▶ Work item: Copy nothing but the lines from the opening of the entries through the line that contains "red brush [326,320,398,337]", exactly as written. Drop the pictures.

══ Data listing

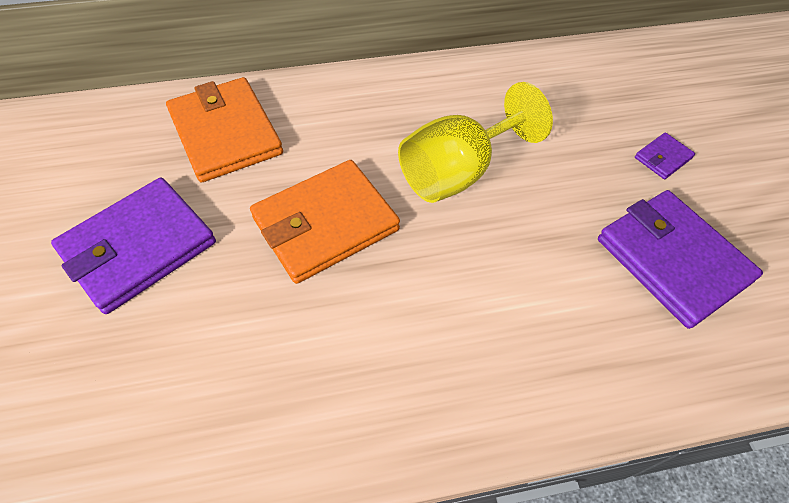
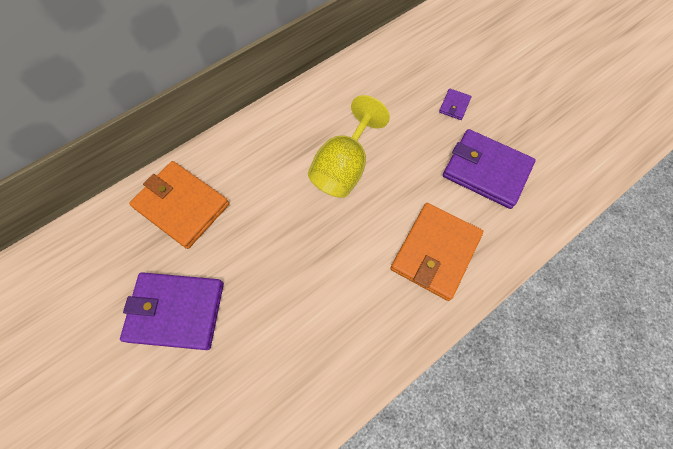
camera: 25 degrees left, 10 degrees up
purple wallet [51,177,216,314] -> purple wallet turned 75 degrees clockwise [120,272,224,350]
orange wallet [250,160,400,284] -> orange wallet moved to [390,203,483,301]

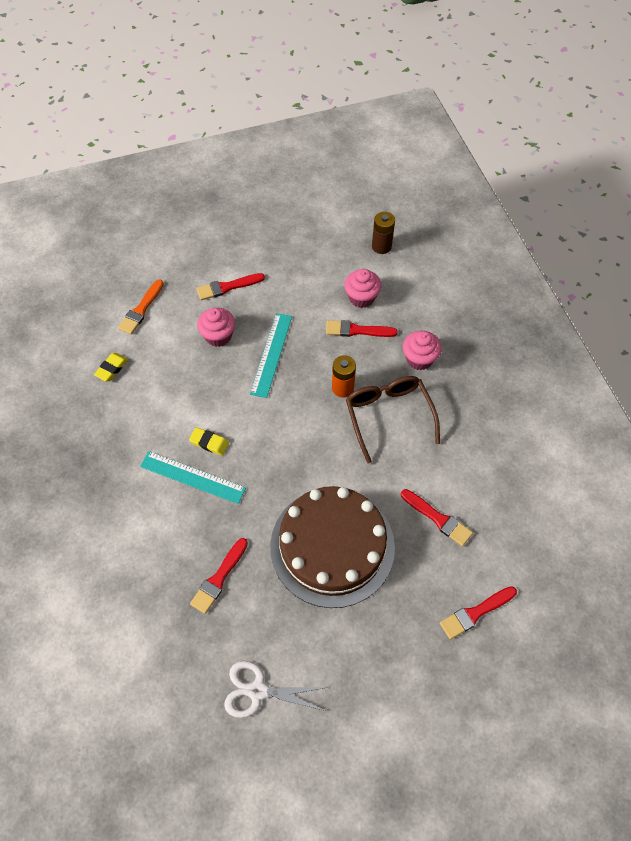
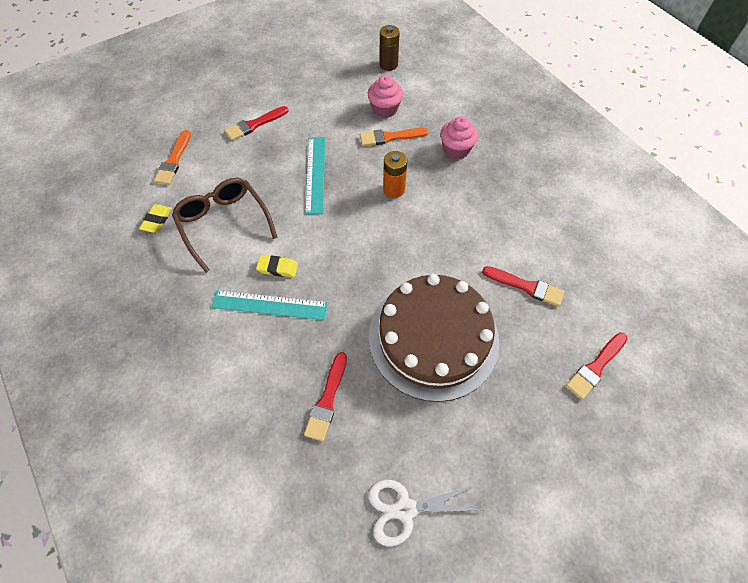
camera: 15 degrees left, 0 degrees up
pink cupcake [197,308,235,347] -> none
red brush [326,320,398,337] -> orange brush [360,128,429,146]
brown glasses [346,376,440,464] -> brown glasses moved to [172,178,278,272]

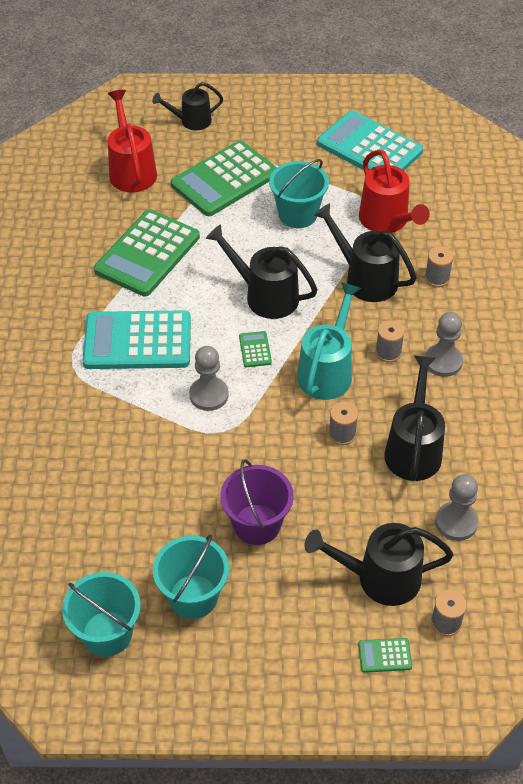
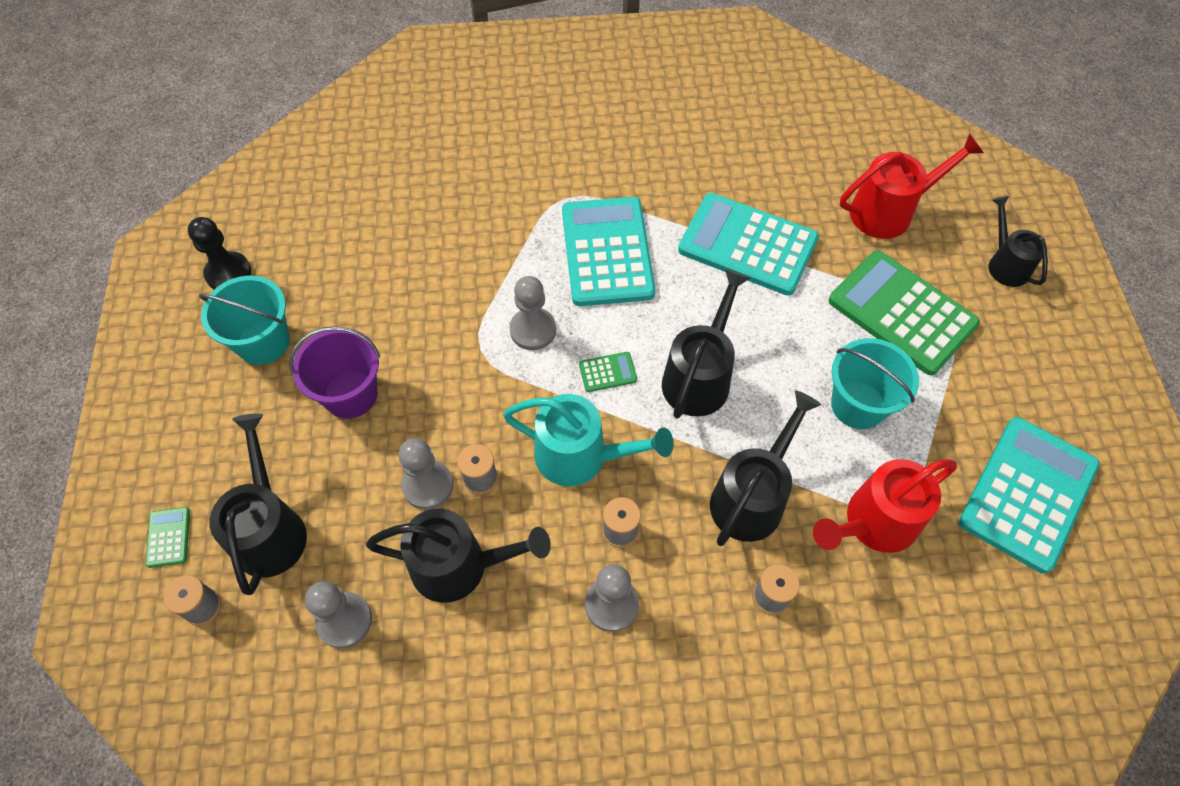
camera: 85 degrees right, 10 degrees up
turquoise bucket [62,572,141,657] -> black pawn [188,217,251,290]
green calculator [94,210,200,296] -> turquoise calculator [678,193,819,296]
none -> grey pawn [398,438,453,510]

════

▶ Task response:
camera: 25 degrees left, 10 degrees up
purple wallet [51,177,216,314] -> purple wallet turned 75 degrees clockwise [120,272,224,350]
orange wallet [250,160,400,284] -> orange wallet moved to [390,203,483,301]

camera: 15 degrees left, 0 degrees up
pink cupcake [197,308,235,347] -> none
red brush [326,320,398,337] -> orange brush [360,128,429,146]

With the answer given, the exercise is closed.